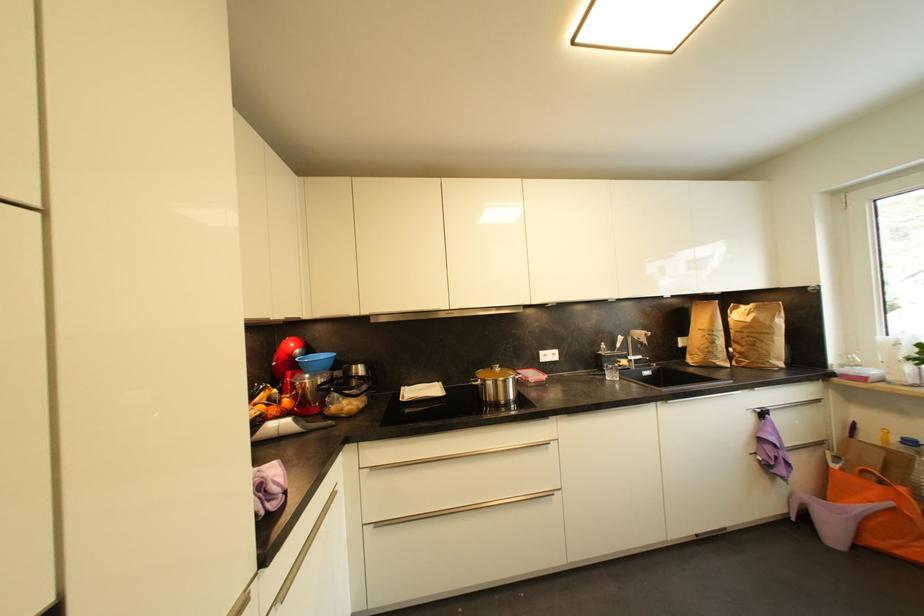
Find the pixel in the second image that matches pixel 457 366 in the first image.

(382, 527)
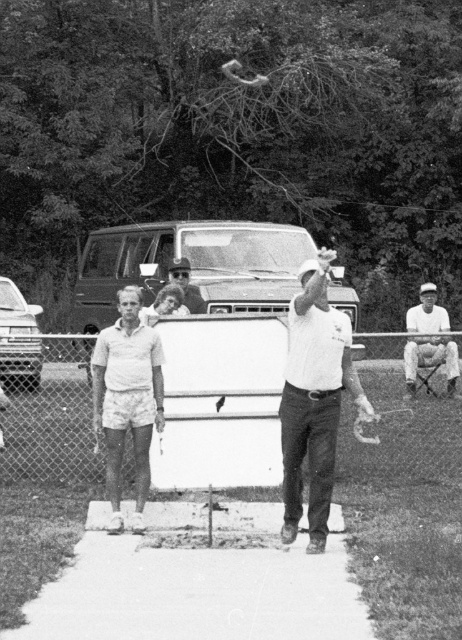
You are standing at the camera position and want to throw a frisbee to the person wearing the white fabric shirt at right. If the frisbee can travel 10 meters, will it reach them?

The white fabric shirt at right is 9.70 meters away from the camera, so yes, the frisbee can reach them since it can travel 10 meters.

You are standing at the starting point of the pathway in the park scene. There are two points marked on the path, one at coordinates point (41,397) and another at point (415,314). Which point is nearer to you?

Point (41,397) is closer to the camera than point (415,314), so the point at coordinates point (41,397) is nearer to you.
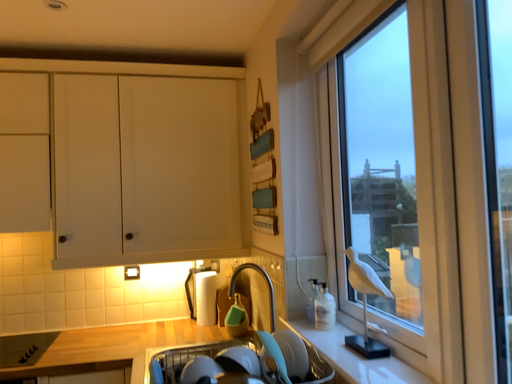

____

* [WHAT THE TASK ASKS]: Please write out the rows above word for word, from their start through the line containing "You are standing at the camera", including both ends and leaving out the pictures.

* [ANSWER TO THIS EXERCISE]:
Find the pixel in the second image that matches pixel 457 366 in the first image.

(382, 527)
You are standing at the camera position and want to throw a frisbee to the person wearing the white fabric shirt at right. If the frisbee can travel 10 meters, will it reach them?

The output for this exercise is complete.